Stored items from a collection:
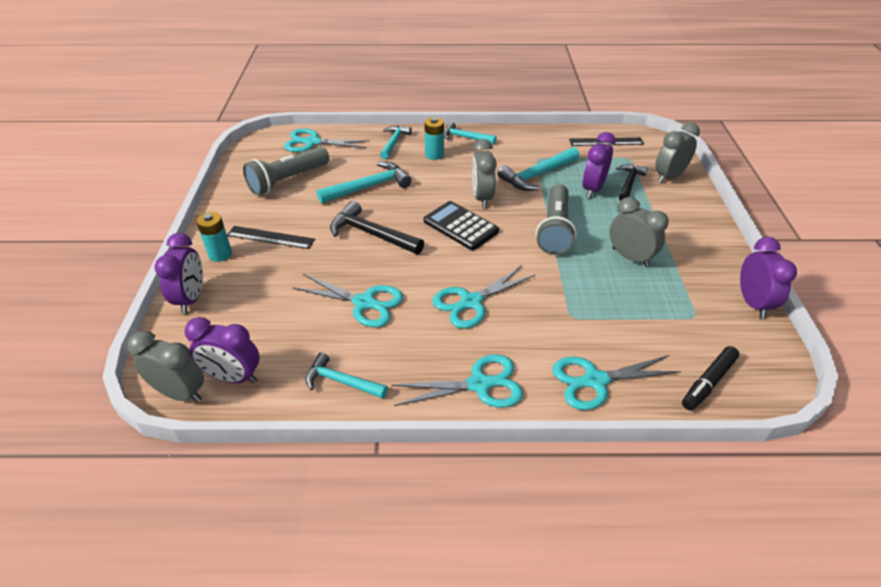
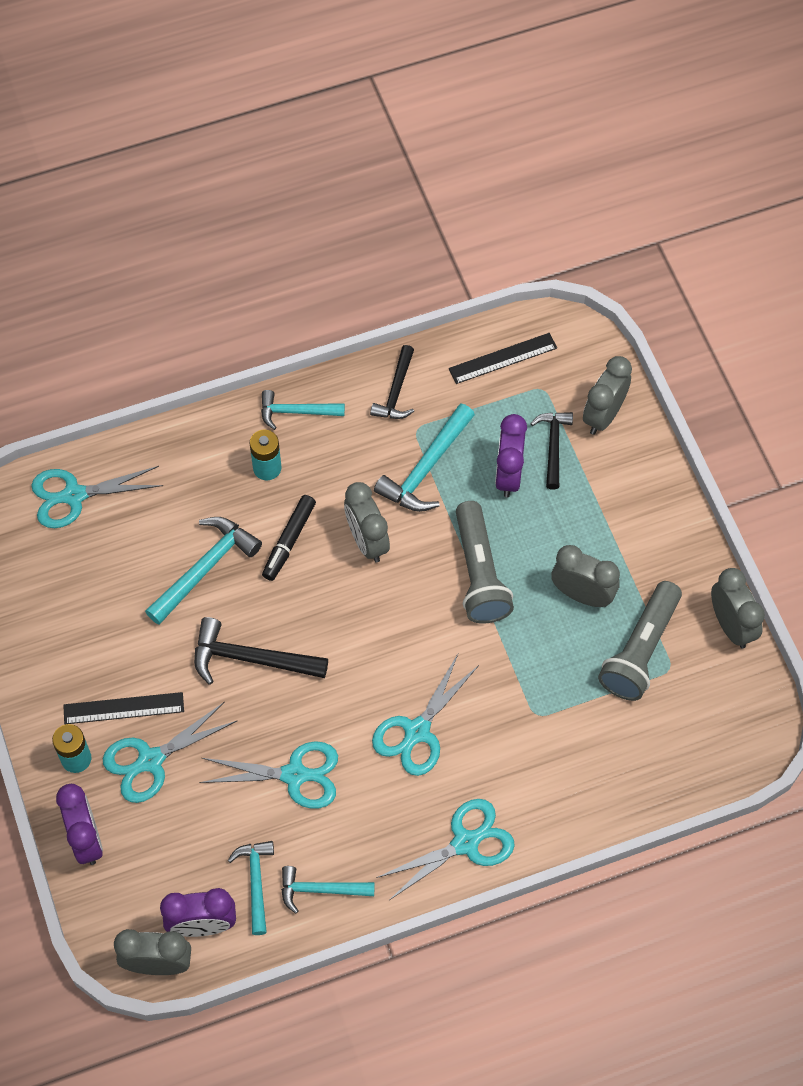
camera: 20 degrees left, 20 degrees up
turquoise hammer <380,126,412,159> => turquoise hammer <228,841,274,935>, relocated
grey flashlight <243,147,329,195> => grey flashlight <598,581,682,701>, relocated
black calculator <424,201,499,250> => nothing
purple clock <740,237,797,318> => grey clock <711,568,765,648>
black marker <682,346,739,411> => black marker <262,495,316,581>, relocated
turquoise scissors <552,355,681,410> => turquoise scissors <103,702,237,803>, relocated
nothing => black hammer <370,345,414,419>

● **Aim of the exercise**:
Filter the data above, keeping only lines that include the string "relocated".

● **Response**:
turquoise hammer <380,126,412,159> => turquoise hammer <228,841,274,935>, relocated
grey flashlight <243,147,329,195> => grey flashlight <598,581,682,701>, relocated
black marker <682,346,739,411> => black marker <262,495,316,581>, relocated
turquoise scissors <552,355,681,410> => turquoise scissors <103,702,237,803>, relocated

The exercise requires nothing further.